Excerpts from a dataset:

[Start of section]

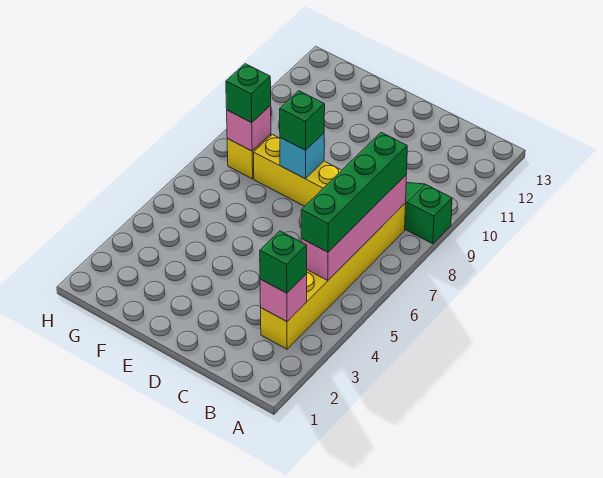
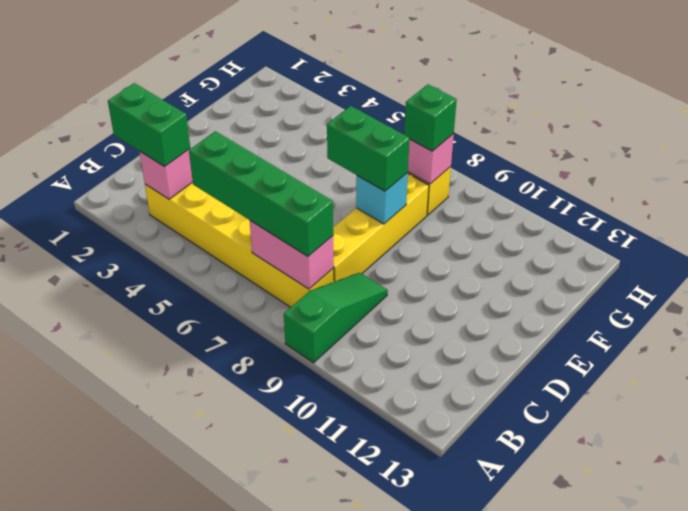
green 1x1 brick [260,231,307,293] -> green 1x2 brick [108,83,190,167]
pink 1x4 brick [301,175,406,280] -> pink 1x2 brick [250,221,334,289]
green 1x1 brick [280,91,325,150] -> green 1x2 brick [327,106,410,191]

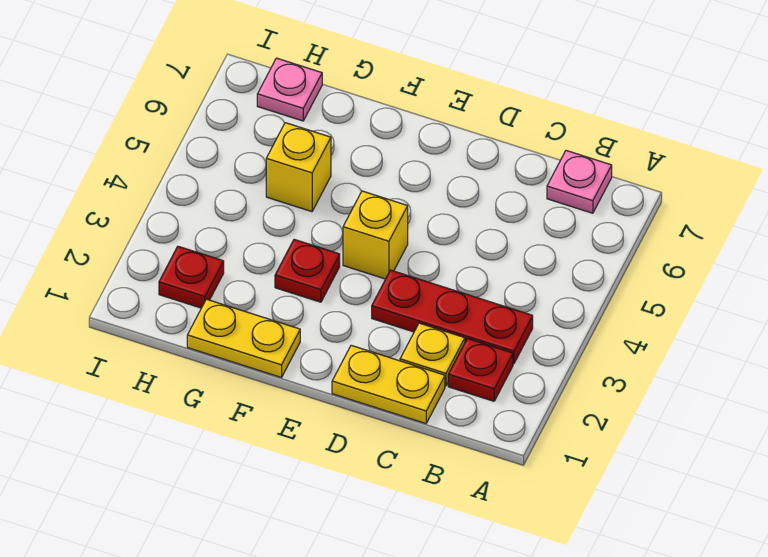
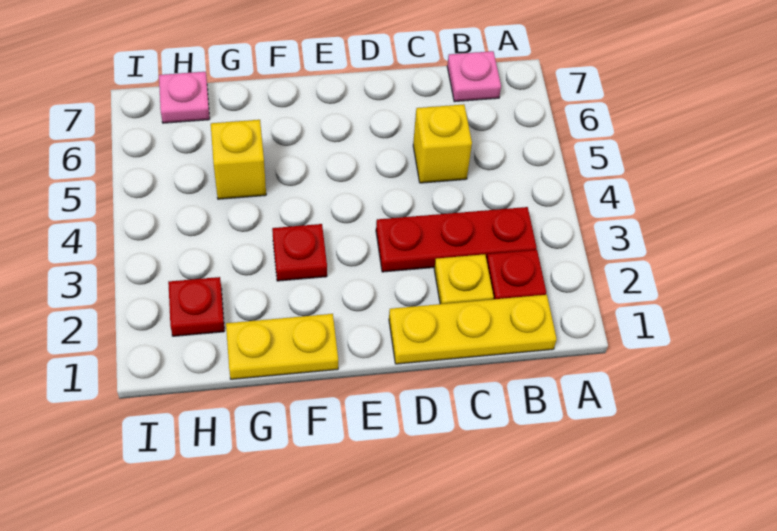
yellow 1x2 plate [332,345,445,423] -> yellow 1x3 plate [389,295,557,364]
yellow 1x1 brick [343,191,408,279] -> yellow 1x1 brick moved to [413,104,472,183]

[End of section]

_REQUIREMENT_:
Output only the lines from the one that contains "yellow 1x2 plate" through the final line of the records, exactly as given.

_THE COMPLETED TASK_:
yellow 1x2 plate [332,345,445,423] -> yellow 1x3 plate [389,295,557,364]
yellow 1x1 brick [343,191,408,279] -> yellow 1x1 brick moved to [413,104,472,183]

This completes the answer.